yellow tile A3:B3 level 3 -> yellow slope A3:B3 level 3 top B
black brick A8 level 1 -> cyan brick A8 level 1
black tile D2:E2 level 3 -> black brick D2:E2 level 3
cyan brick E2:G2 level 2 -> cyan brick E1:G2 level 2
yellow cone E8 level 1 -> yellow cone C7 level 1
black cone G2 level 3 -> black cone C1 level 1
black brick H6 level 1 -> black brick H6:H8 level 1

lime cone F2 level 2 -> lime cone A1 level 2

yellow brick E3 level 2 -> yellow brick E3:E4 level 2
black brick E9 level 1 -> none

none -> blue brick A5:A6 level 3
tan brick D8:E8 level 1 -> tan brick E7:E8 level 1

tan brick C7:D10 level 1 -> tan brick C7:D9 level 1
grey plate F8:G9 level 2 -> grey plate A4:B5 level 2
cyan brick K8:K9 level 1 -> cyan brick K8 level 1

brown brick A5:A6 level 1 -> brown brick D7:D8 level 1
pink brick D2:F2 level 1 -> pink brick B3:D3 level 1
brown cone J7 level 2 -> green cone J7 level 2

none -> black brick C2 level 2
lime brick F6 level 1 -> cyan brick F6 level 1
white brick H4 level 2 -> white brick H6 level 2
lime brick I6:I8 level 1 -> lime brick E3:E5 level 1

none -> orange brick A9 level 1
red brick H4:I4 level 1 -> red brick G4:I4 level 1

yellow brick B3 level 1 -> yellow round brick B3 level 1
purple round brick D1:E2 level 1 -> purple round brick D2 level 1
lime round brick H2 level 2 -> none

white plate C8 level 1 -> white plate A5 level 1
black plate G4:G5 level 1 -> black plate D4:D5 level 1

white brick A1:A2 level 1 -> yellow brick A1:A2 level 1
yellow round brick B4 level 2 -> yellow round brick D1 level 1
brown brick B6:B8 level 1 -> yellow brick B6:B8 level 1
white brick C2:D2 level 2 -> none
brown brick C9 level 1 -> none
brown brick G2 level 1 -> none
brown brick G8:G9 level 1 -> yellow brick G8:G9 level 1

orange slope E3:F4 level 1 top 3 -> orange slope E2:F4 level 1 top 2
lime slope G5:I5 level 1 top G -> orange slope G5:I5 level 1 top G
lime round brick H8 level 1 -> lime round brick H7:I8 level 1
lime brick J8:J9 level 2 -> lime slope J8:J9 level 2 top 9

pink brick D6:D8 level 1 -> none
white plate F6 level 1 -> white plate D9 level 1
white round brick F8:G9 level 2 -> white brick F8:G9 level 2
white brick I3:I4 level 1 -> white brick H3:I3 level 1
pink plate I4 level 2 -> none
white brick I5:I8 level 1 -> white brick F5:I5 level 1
======
* **The problem**
Tell how many lines in the data above hold "pink". Nothing but the number.

* **Result below**
3